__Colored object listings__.
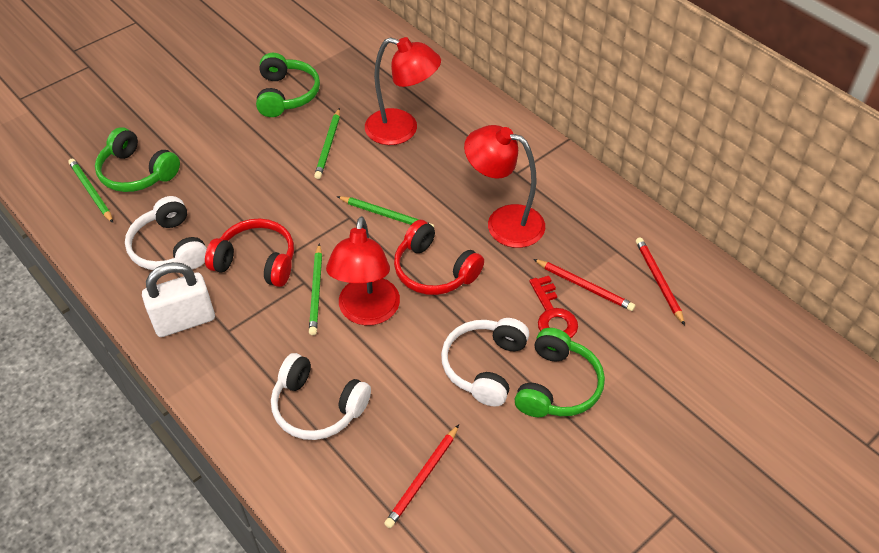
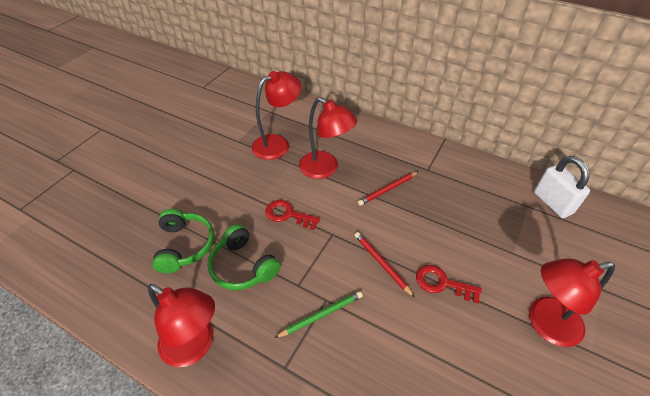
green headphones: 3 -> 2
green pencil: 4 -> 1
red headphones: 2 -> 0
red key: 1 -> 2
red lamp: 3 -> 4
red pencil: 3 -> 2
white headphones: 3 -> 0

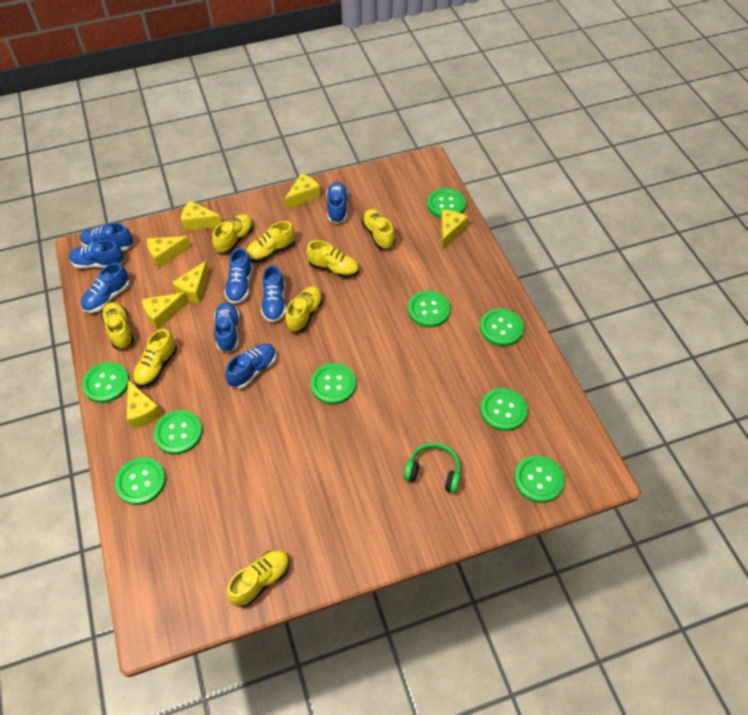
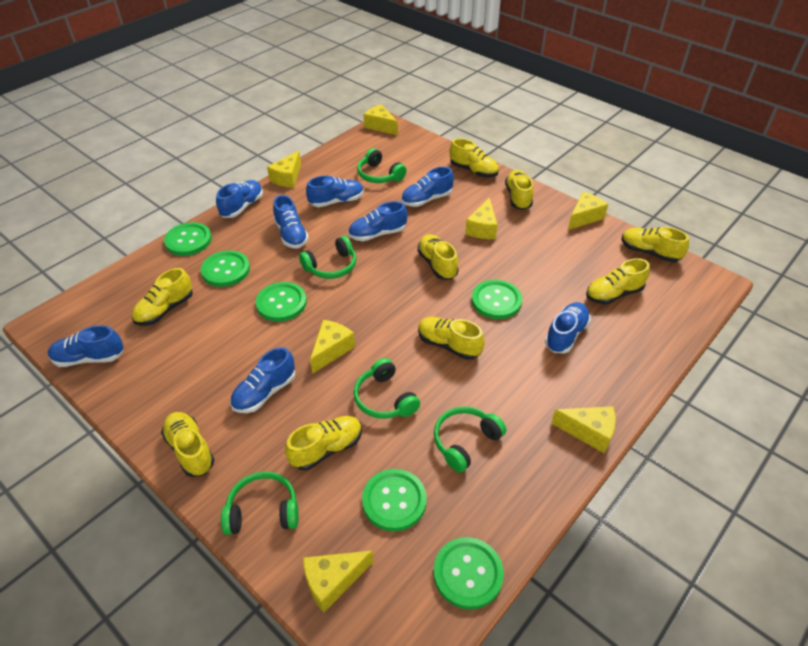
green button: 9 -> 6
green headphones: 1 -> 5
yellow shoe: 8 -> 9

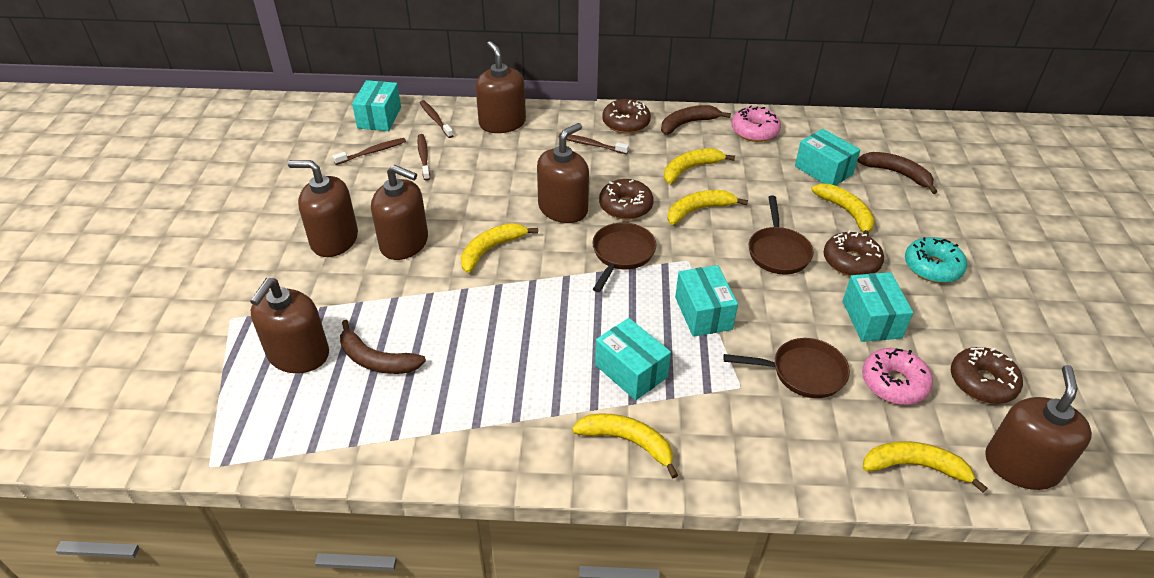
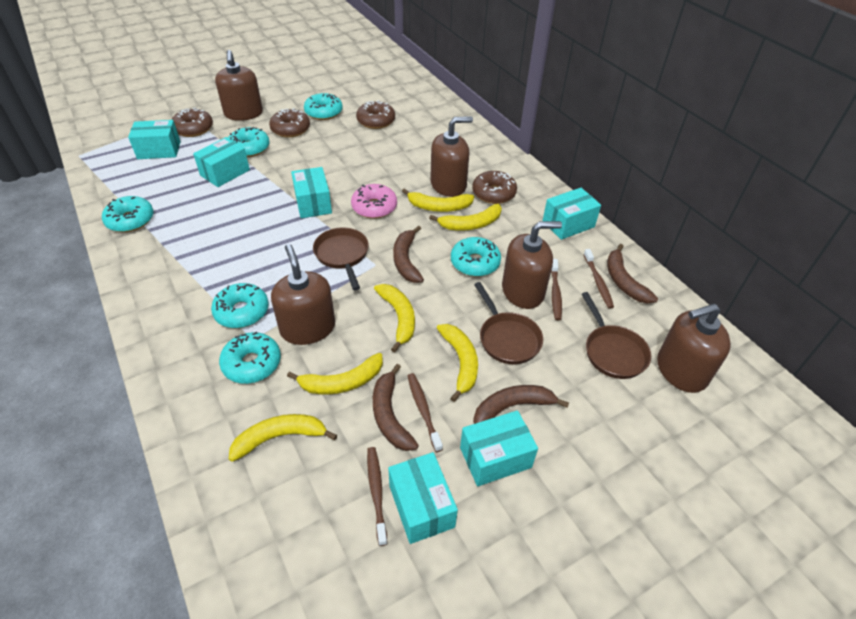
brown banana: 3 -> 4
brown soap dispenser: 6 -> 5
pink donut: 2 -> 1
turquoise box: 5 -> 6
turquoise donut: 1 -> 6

__AIM OF THE TASK__. When copying, output the data exactly and leave out the pictures.

__WRITTEN SOLUTION__.
green headphones: 3 -> 2
green pencil: 4 -> 1
red headphones: 2 -> 0
red key: 1 -> 2
red lamp: 3 -> 4
red pencil: 3 -> 2
white headphones: 3 -> 0

green button: 9 -> 6
green headphones: 1 -> 5
yellow shoe: 8 -> 9

brown banana: 3 -> 4
brown soap dispenser: 6 -> 5
pink donut: 2 -> 1
turquoise box: 5 -> 6
turquoise donut: 1 -> 6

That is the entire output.